> _Description of the task_:
Across all the records, filter for lines with the word "table" and copy them.

Layout change descriptions:
....

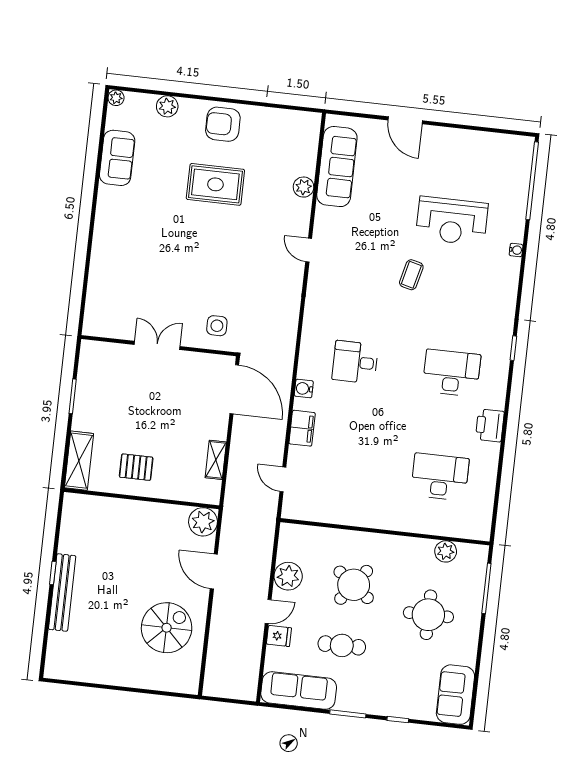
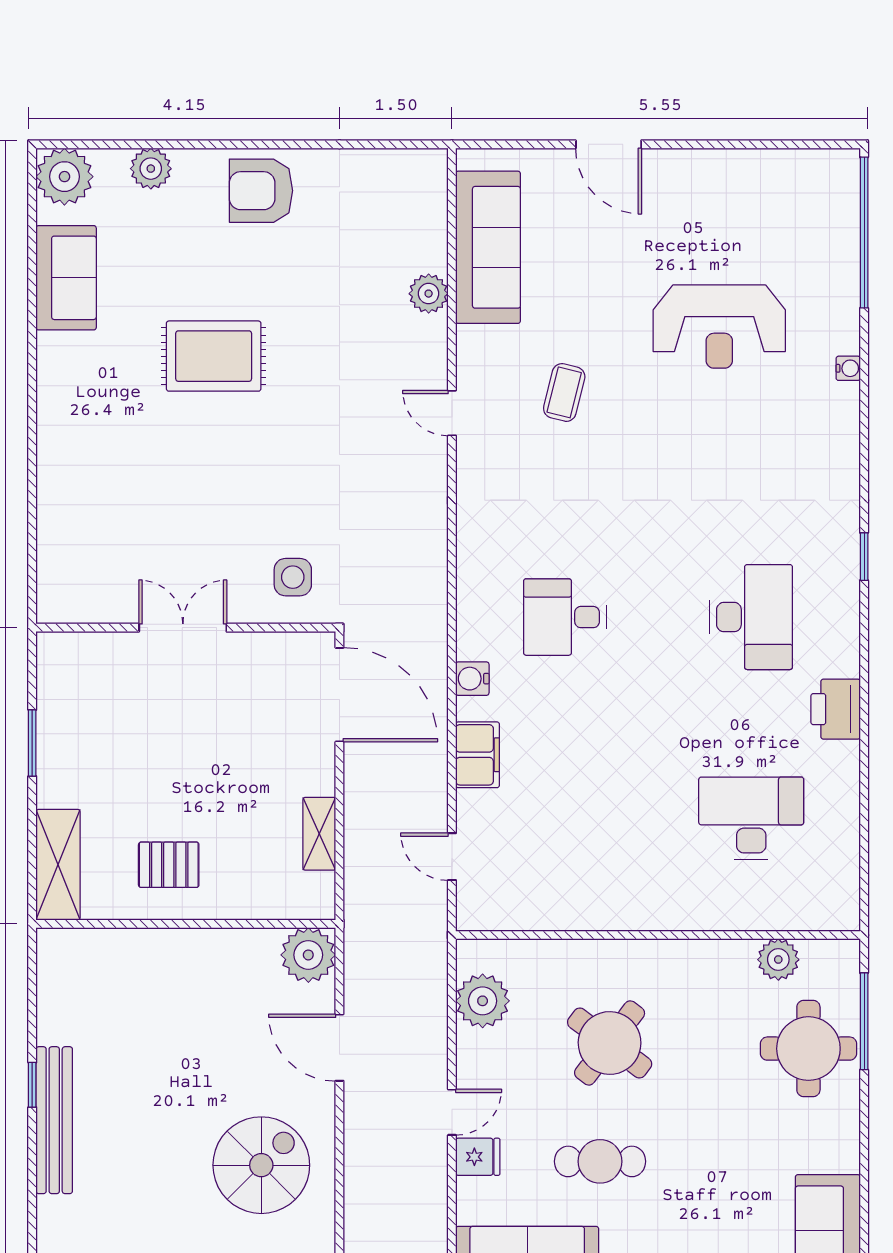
plant: (116, 98) -> (64, 177), width x1.88, depth x1.88
rug: (215, 184) -> (214, 356), moved
coffee table: (411, 275) -> (564, 392), moved
desk: (451, 373) -> (751, 617), turned 90
plant: (288, 576) -> (483, 1001), moved
round table: (428, 615) -> (808, 1049), moved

....

> _Task answer_:
coffee table: (411, 275) -> (564, 392), moved
round table: (428, 615) -> (808, 1049), moved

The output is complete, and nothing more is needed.